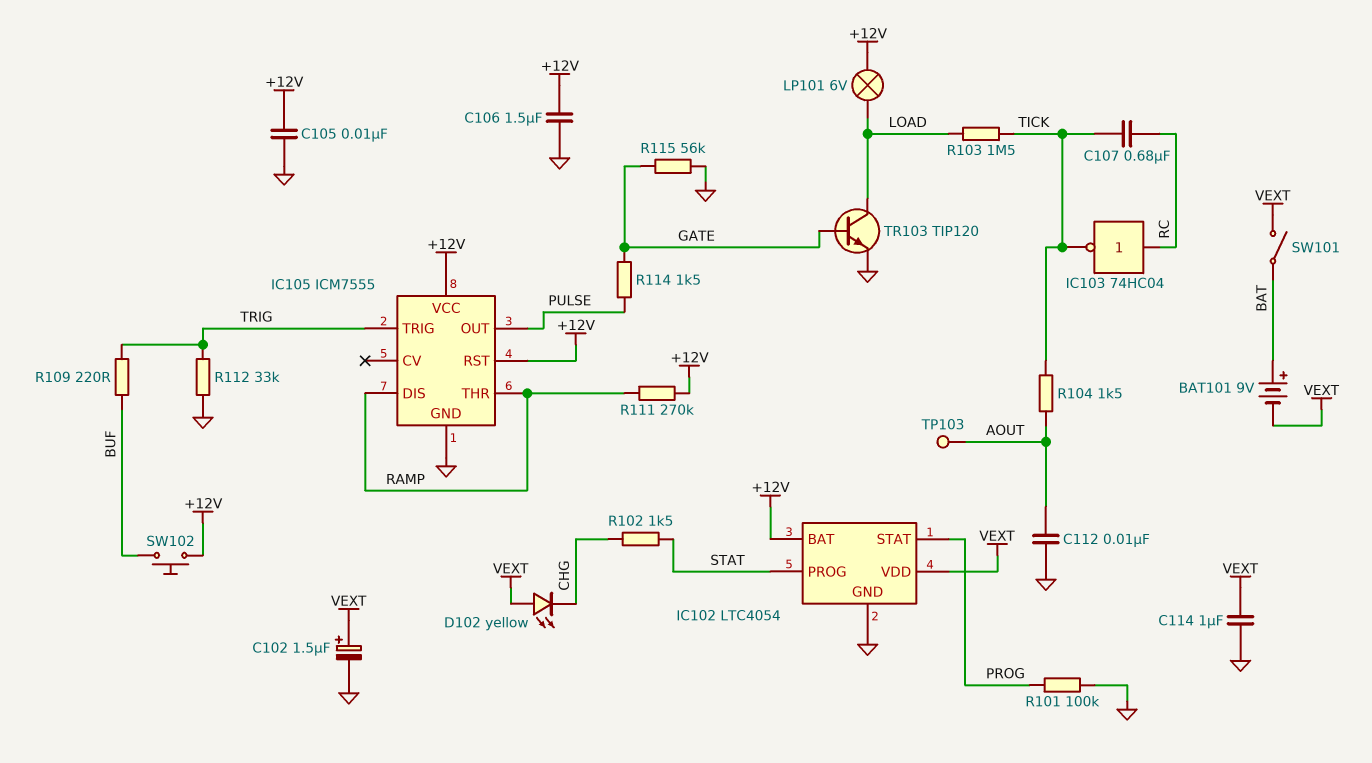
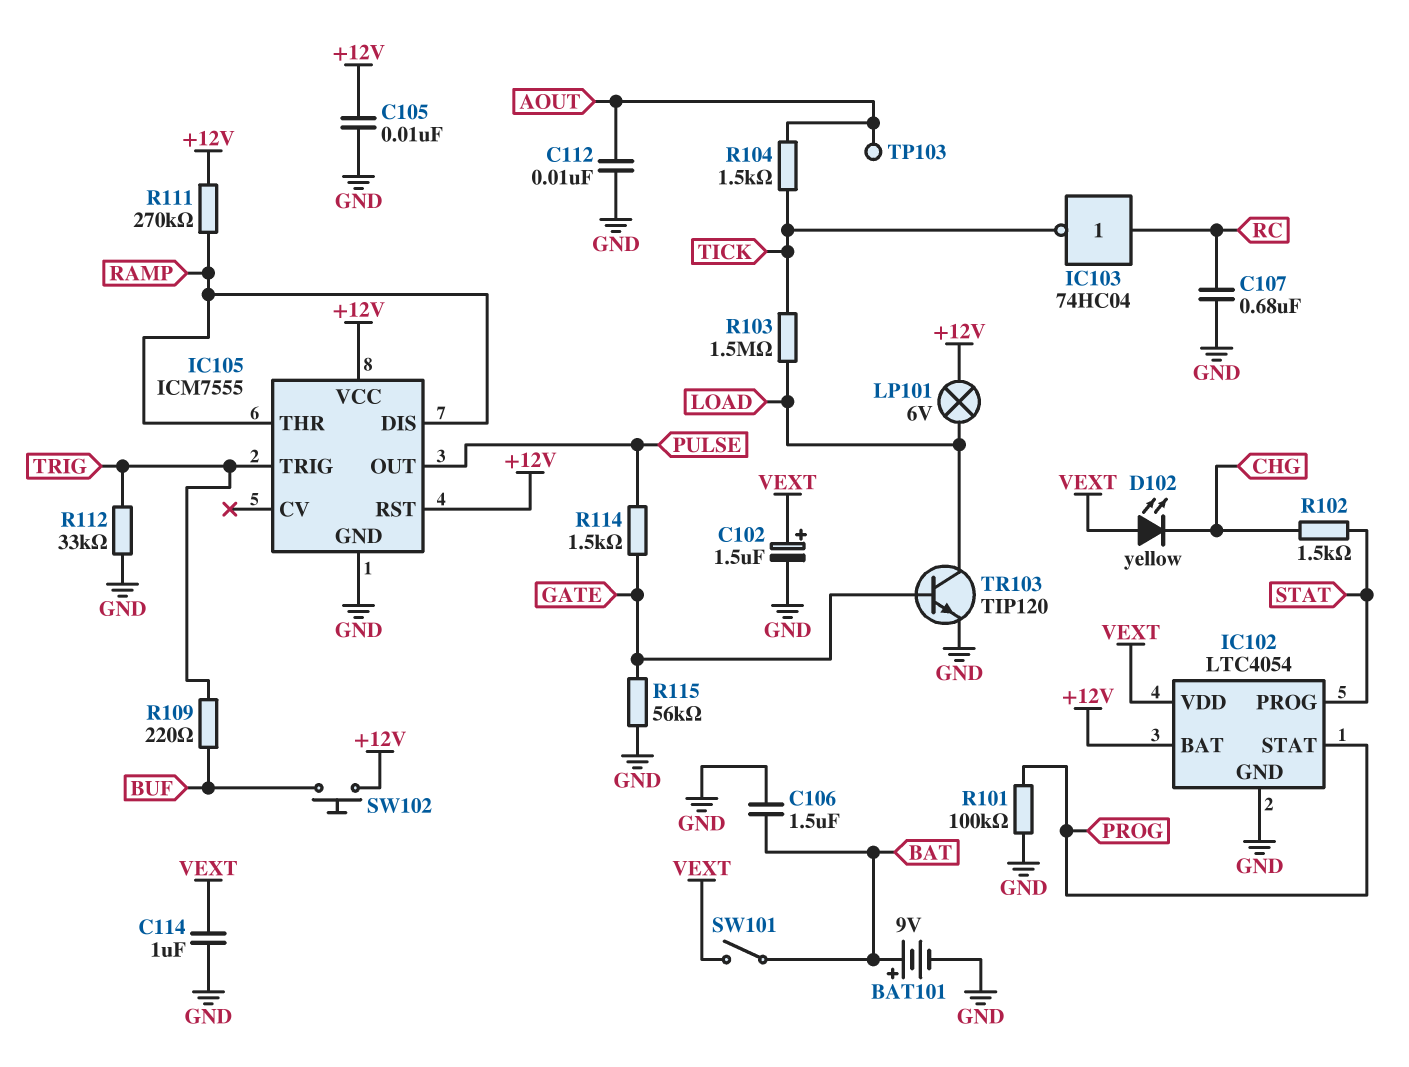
BAT101: 9V (plus BAT, minus VEXT) -> 9V (plus BAT, minus GND)
C106: 1.5uF (+12V, GND) -> 1.5uF (BAT, GND)
C107: 680nF (RC, TICK) -> 680nF (GND, RC)

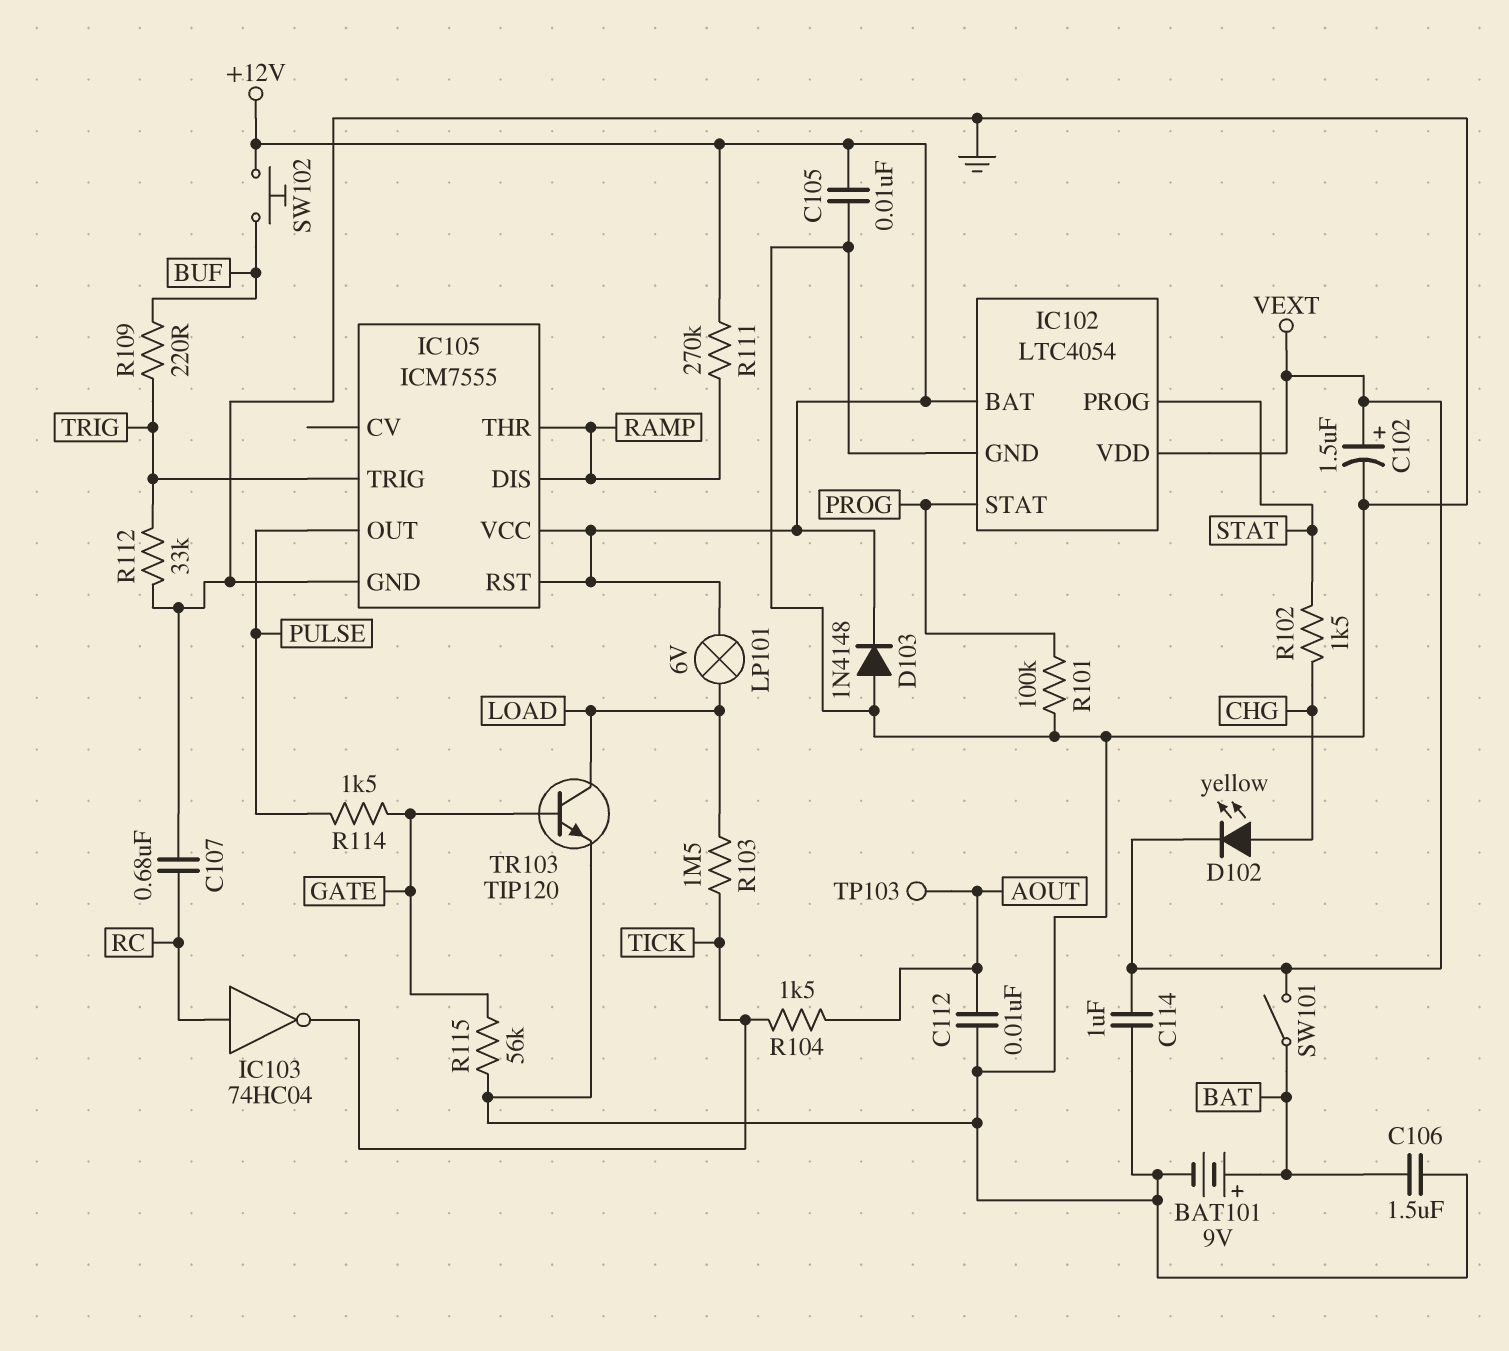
D102: LED yellow (A VEXT, K CHG) -> LED yellow (A CHG, K VEXT)
D103: none -> diode 1N4148 (A GND, K +12V)

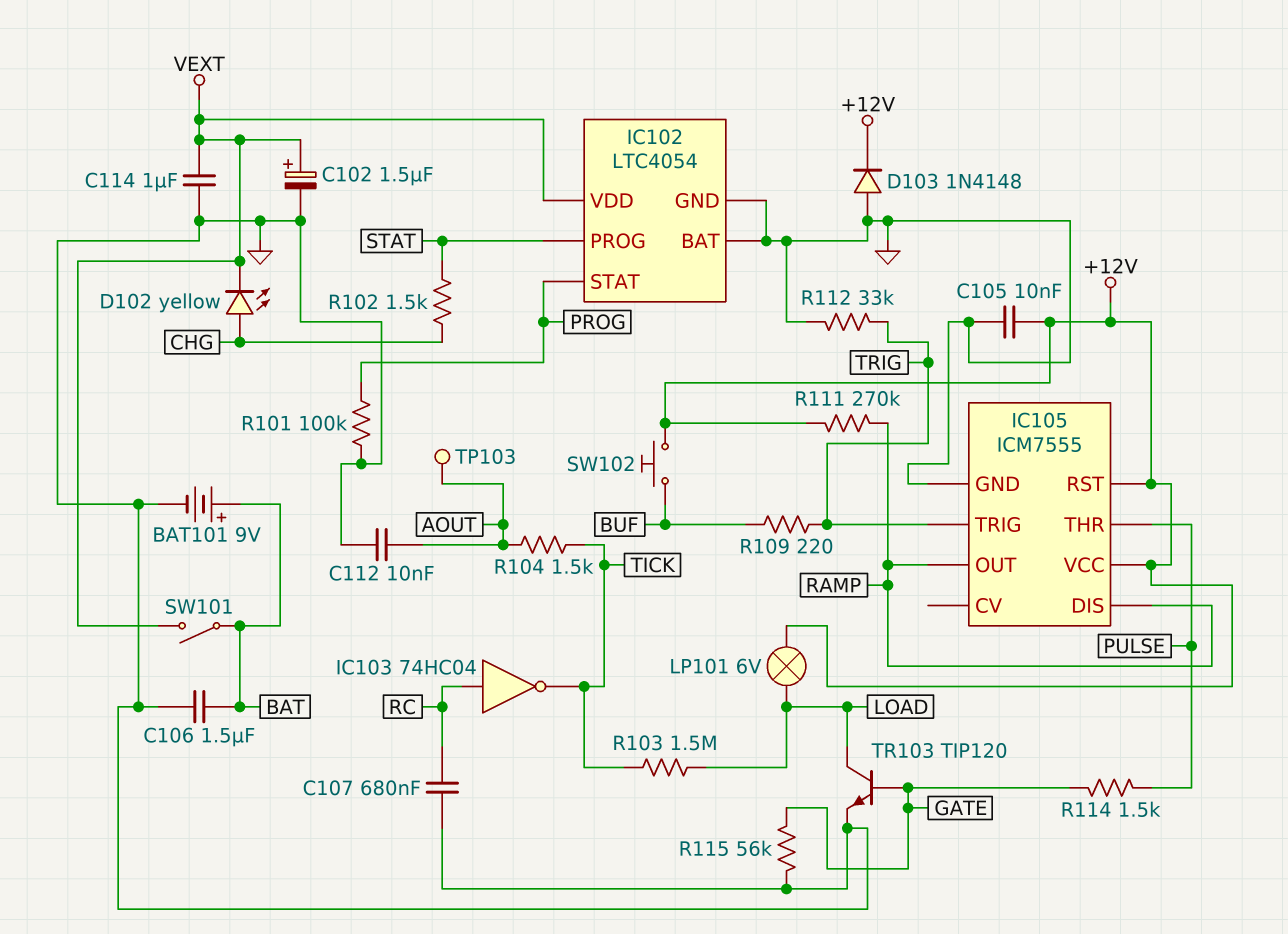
IC102 pin BAT: +12V -> GND
IC105 pin OUT: PULSE -> RAMP
IC105 pin THR: RAMP -> PULSE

+--

◆ YOUR GOAL ◆
Go through the material and copy each line in which the word "VEXT" occurs.

◆ ANSWER BOX ◆
BAT101: 9V (plus BAT, minus VEXT) -> 9V (plus BAT, minus GND)
D102: LED yellow (A VEXT, K CHG) -> LED yellow (A CHG, K VEXT)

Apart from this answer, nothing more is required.